Segment Open

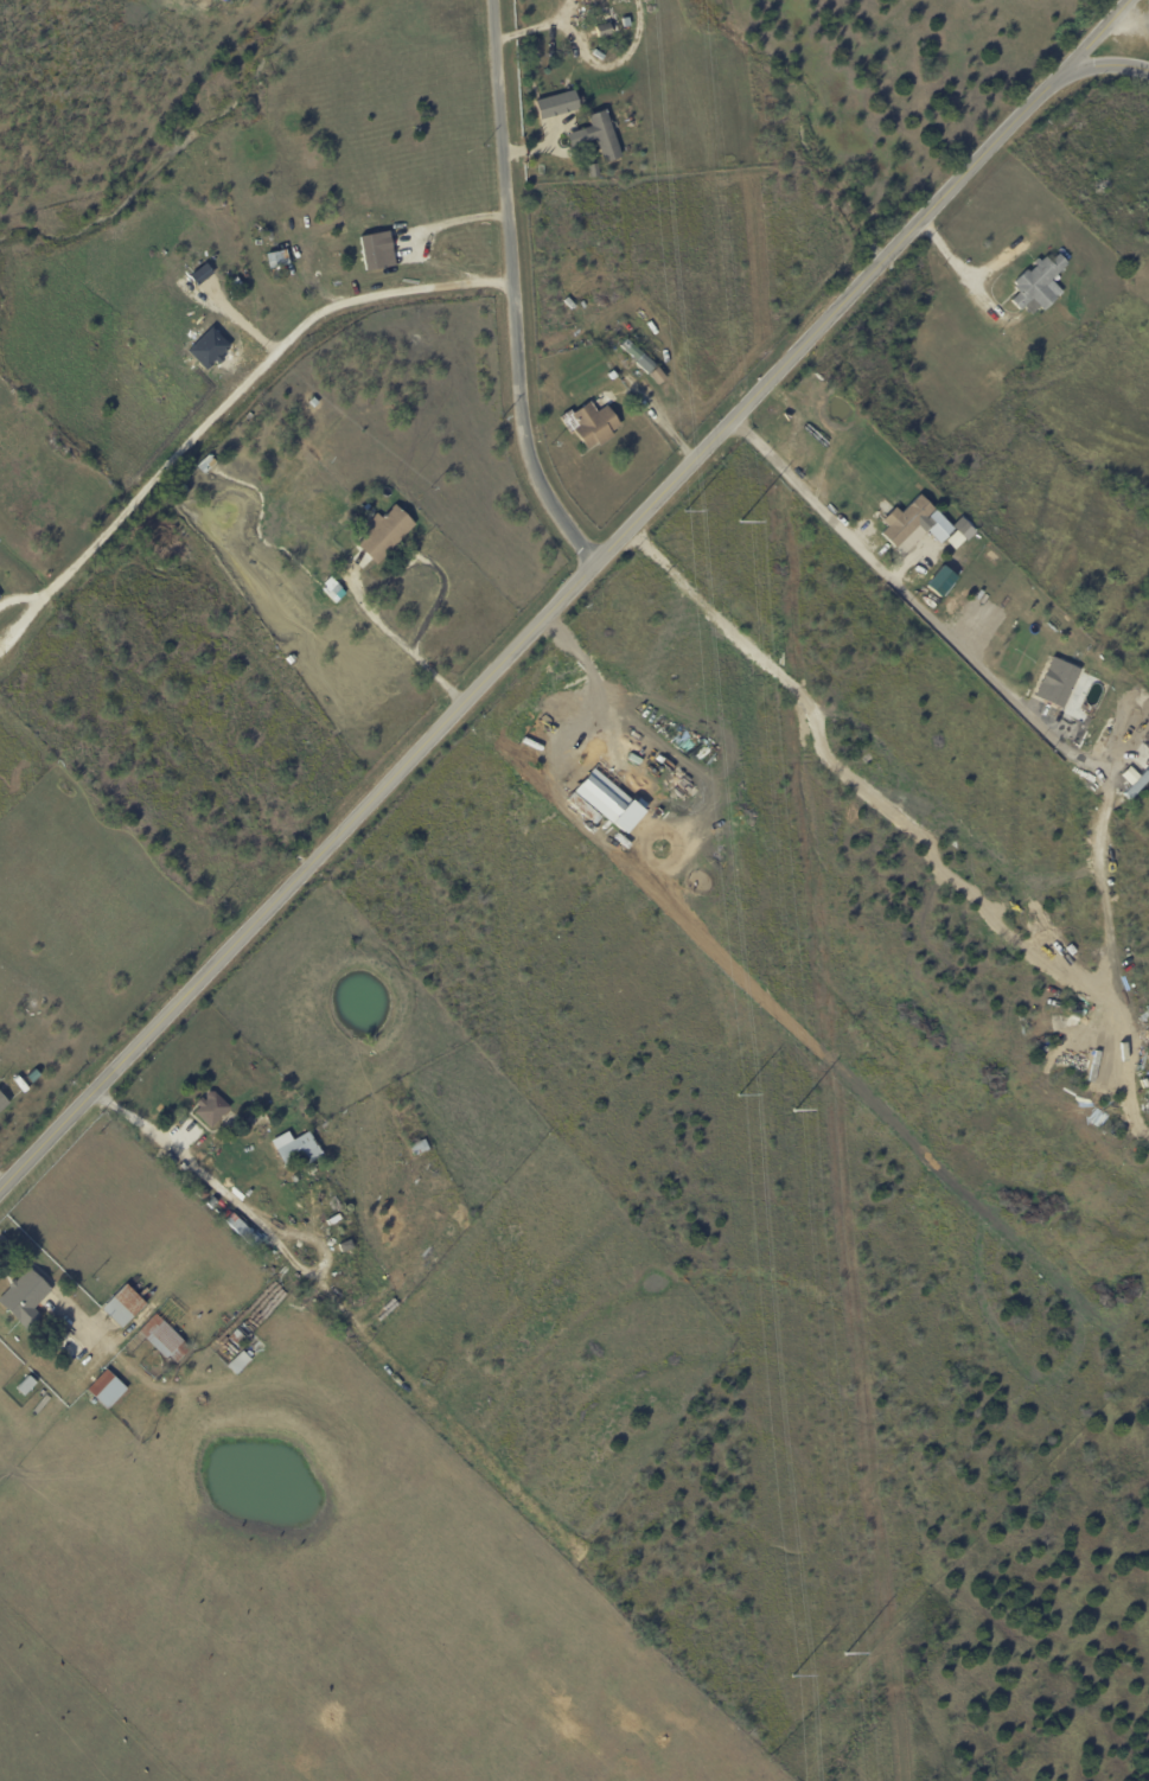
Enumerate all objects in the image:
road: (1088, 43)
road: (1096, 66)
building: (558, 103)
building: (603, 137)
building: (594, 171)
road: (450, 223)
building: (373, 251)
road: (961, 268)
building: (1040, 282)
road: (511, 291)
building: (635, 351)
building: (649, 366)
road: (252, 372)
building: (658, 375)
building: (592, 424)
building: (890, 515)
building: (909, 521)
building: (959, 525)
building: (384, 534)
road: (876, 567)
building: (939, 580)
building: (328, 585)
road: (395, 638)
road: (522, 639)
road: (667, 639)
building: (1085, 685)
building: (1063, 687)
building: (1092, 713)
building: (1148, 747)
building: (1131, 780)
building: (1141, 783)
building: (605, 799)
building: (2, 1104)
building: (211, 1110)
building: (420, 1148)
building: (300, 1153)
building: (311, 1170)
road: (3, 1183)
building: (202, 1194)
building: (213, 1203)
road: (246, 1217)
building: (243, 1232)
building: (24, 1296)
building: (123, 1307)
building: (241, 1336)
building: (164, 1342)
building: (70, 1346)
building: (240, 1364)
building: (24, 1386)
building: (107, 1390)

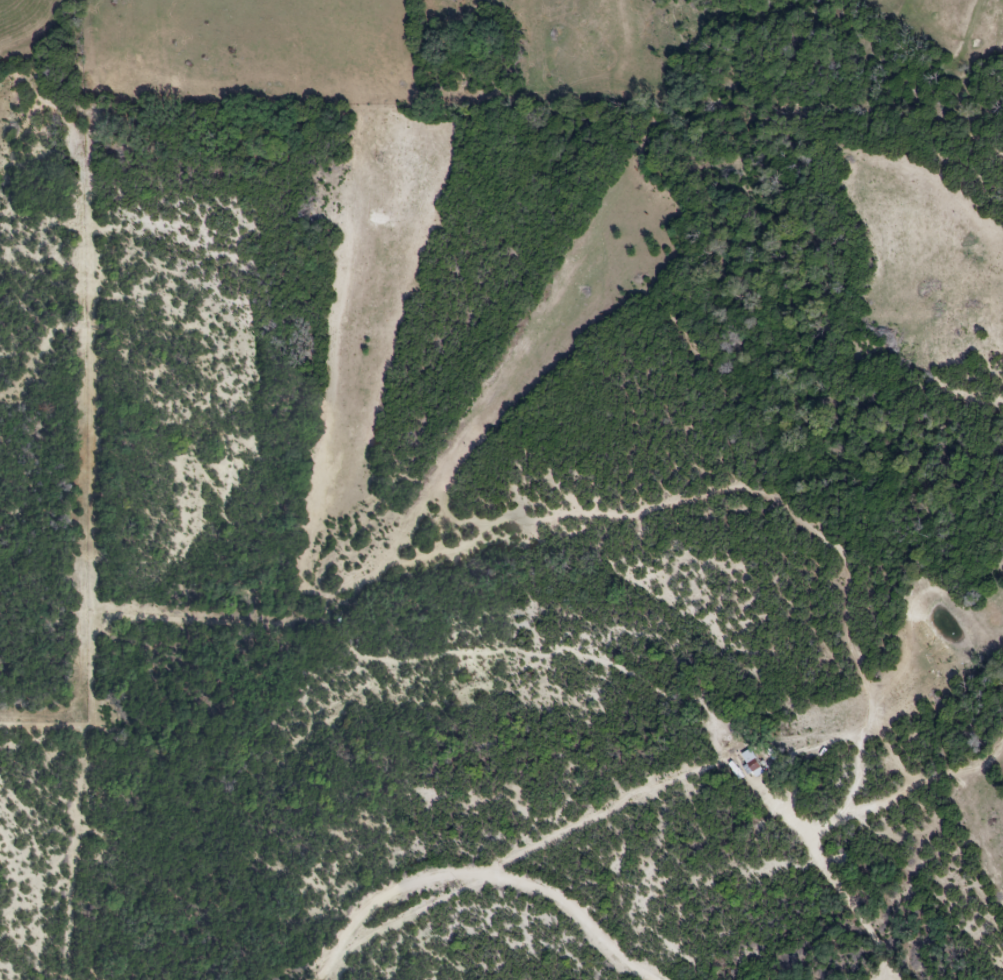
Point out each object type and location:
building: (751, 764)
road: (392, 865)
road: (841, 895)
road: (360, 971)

Segment Closed

YOUR ASSIGNMENT>
Only the line containing "Point out each" and the lines after it, through the end of the data, should be copied, exactly as they are.

RESPONSE TO THE EXERCISE>
Point out each object type and location:
building: (751, 764)
road: (392, 865)
road: (841, 895)
road: (360, 971)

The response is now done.